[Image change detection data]
▬▬▬

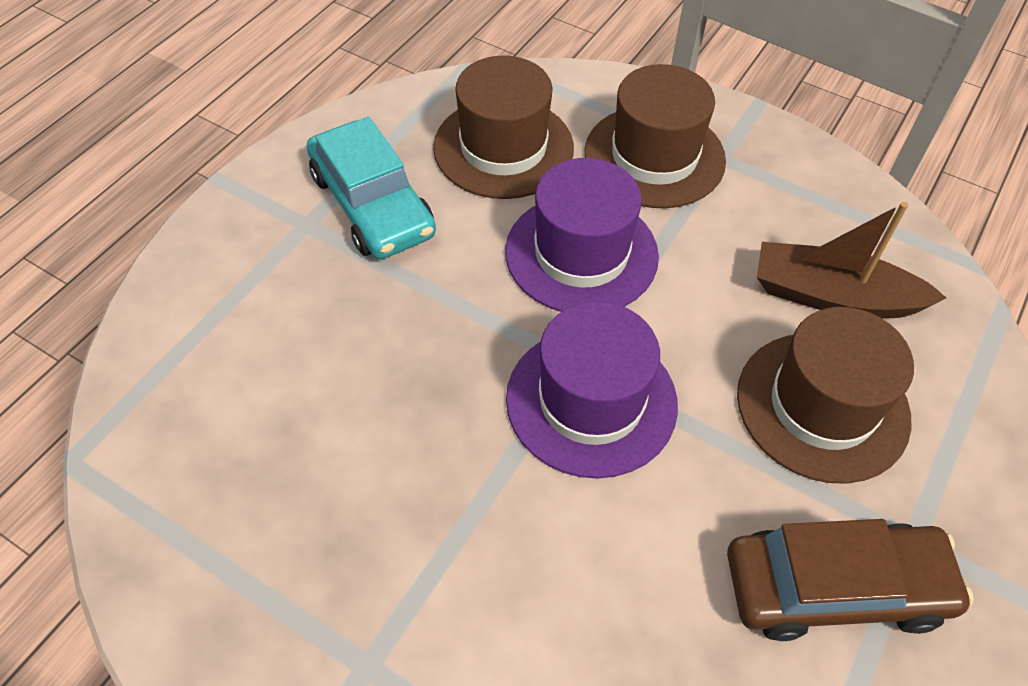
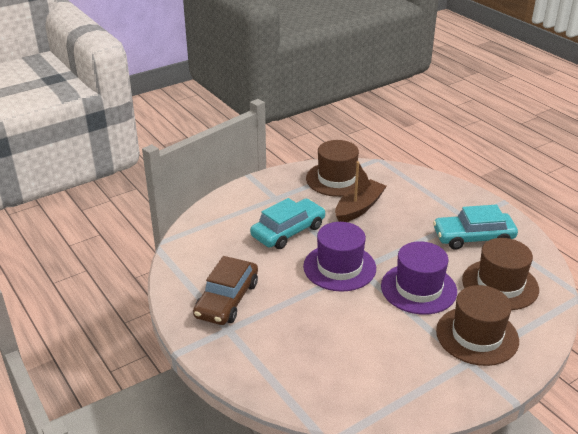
camera: 115 degrees right, 20 degrees down
(511, 561) = (288, 231): none -> turquoise car
(822, 406) = (299, 331): brown hat -> brown hat (336, 179)
(833, 296) = (354, 362): brown boat -> brown boat (359, 208)

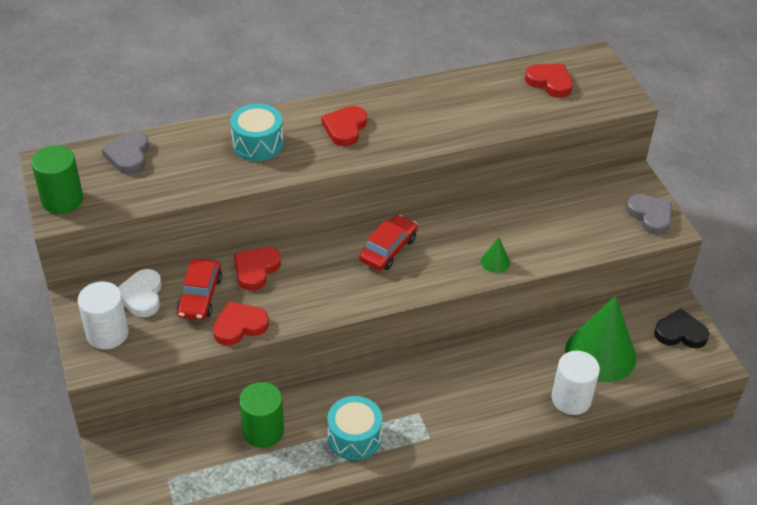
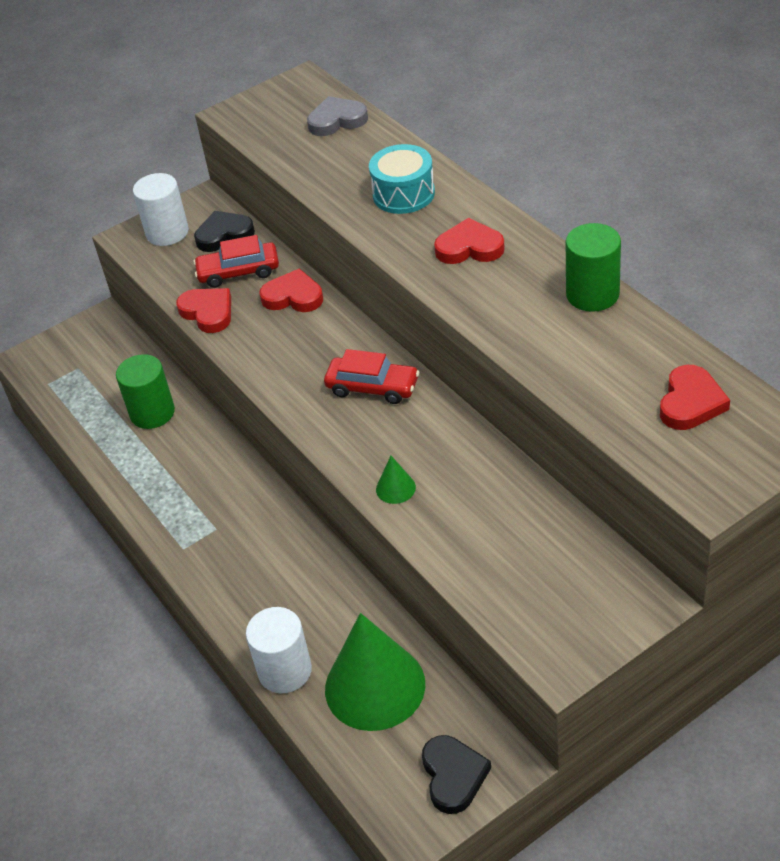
camera: 80 degrees right, 0 degrees up
(62, 200) = (252, 107): green cylinder -> green cylinder (592, 294)
(141, 296) = (224, 235): white heart -> black heart
(354, 437) = (165, 485): turquoise drum -> none
(650, 216) = (573, 636): grey heart -> none

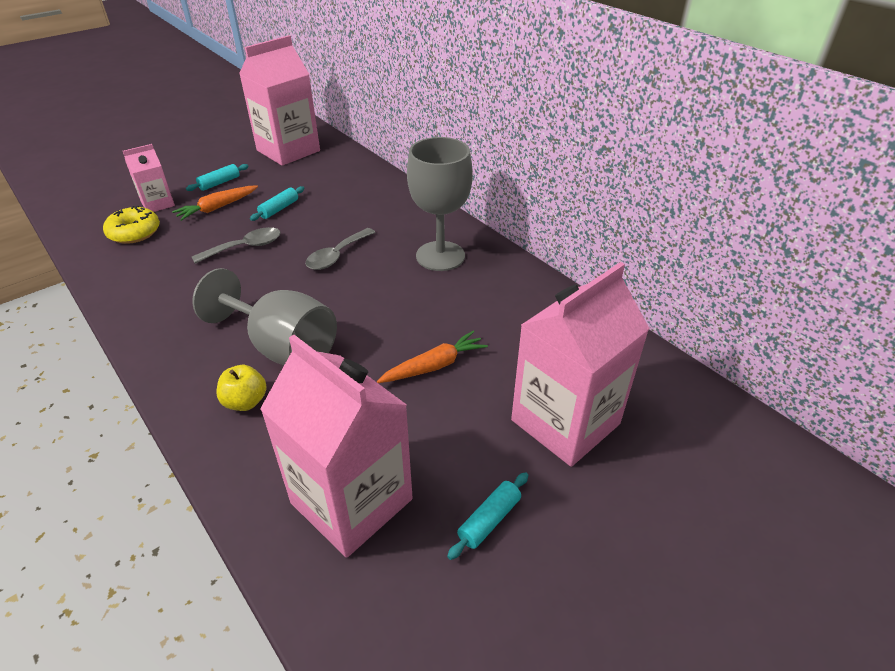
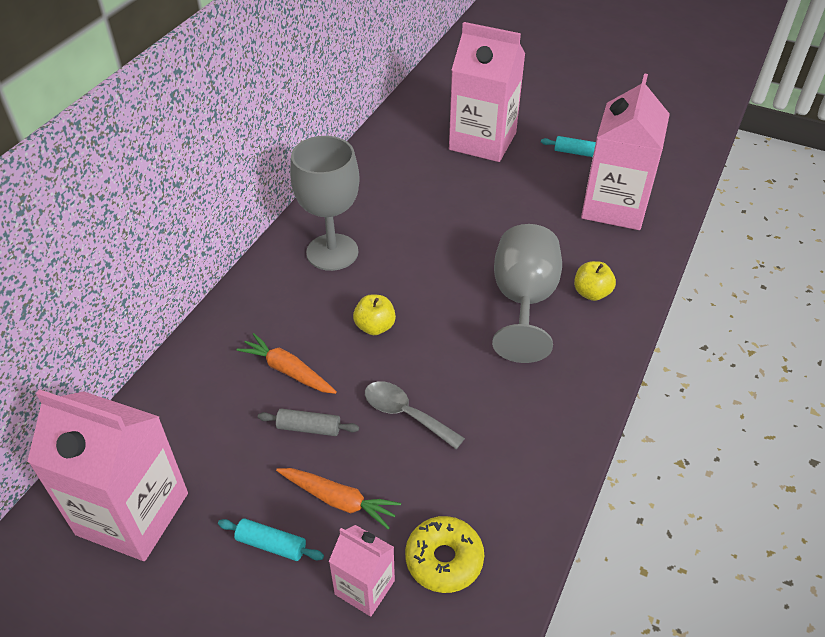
camera: 115 degrees left, 5 degrees up
(279, 209) = (309, 428): turquoise rolling pin -> grey rolling pin
(337, 256) = (375, 327): grey spoon -> yellow apple
(434, 366) = (477, 210): orange carrot -> orange carrot (288, 371)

▬▬▬

> _Aim of the exercise_:
Each line above that includes "grey" should be shown.

> _Answer to the problem_:
(650, 216) = (573, 636): grey heart -> none
(279, 209) = (309, 428): turquoise rolling pin -> grey rolling pin
(337, 256) = (375, 327): grey spoon -> yellow apple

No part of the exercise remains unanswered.